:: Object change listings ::

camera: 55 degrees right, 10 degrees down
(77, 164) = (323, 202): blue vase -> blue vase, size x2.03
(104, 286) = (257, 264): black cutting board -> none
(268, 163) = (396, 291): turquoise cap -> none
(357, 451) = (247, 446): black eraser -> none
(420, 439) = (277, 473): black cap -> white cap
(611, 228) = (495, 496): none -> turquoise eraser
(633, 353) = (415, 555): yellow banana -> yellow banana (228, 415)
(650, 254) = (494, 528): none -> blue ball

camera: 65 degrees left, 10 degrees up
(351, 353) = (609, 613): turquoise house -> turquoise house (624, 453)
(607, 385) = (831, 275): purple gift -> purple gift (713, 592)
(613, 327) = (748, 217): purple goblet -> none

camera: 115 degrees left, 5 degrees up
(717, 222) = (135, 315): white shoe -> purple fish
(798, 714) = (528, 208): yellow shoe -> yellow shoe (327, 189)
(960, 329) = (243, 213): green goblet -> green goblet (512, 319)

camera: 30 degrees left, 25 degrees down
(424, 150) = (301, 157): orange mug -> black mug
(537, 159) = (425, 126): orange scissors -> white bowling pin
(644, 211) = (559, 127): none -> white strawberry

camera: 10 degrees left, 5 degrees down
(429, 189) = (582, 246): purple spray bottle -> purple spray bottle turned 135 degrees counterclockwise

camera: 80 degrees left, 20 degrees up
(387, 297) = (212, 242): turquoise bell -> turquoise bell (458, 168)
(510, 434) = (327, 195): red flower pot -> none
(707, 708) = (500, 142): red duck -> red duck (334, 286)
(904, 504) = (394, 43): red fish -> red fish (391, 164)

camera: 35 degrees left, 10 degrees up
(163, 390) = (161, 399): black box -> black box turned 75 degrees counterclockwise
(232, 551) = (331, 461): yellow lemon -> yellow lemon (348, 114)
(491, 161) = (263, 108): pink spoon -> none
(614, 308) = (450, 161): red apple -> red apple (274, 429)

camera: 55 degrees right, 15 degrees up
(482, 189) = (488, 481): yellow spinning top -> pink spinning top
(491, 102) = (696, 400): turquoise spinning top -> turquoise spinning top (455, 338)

:: YOUR ASSIGNMENT ::
In the records above, some lines hold the word "yellow"; copy each such line.

:: EXERCISE RESULT ::
(633, 353) = (415, 555): yellow banana -> yellow banana (228, 415)
(798, 714) = (528, 208): yellow shoe -> yellow shoe (327, 189)
(232, 551) = (331, 461): yellow lemon -> yellow lemon (348, 114)
(482, 189) = (488, 481): yellow spinning top -> pink spinning top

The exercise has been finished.